WHAT IS EXPECTED: Your copy should match the listing below exactly, except that it holds no images.

SOURCE DATA:
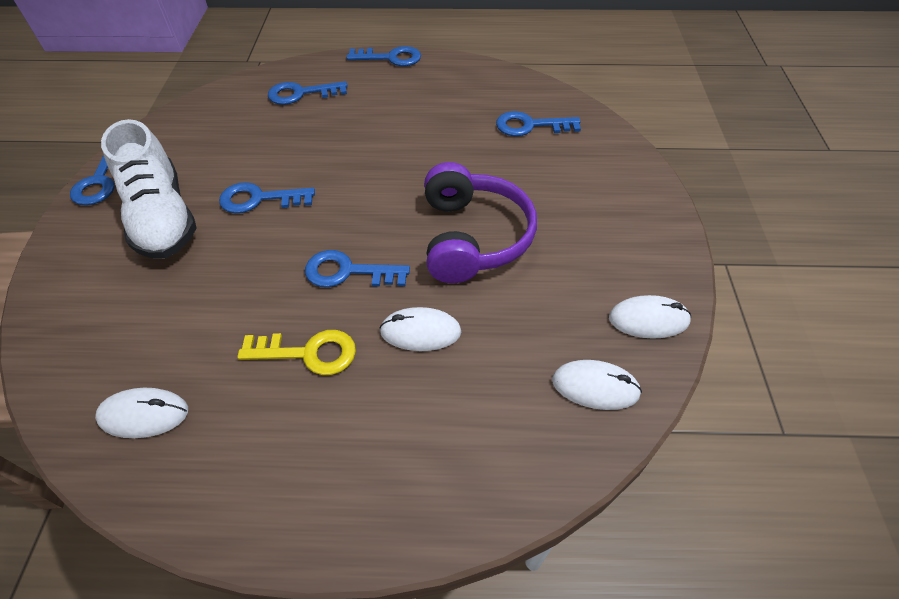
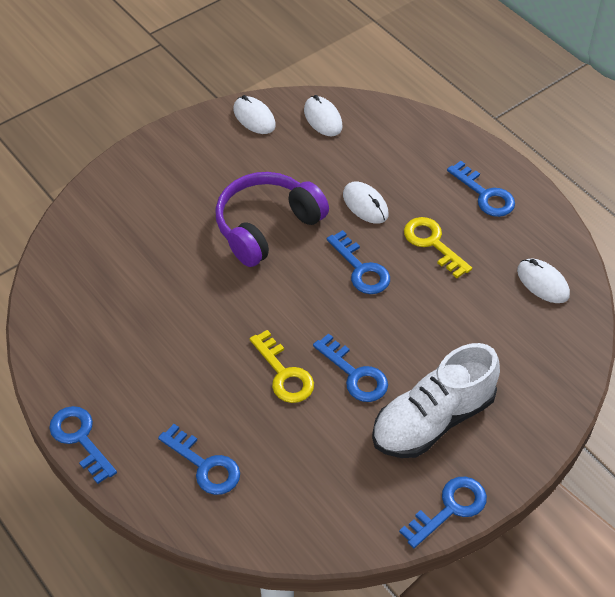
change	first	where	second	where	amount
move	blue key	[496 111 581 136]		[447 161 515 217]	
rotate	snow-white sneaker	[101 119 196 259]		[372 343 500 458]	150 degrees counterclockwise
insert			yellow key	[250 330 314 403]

RESULT:
change	first	where	second	where	amount
move	blue key	[496 111 581 136]		[447 161 515 217]	
rotate	snow-white sneaker	[101 119 196 259]		[372 343 500 458]	150 degrees counterclockwise
insert			yellow key	[250 330 314 403]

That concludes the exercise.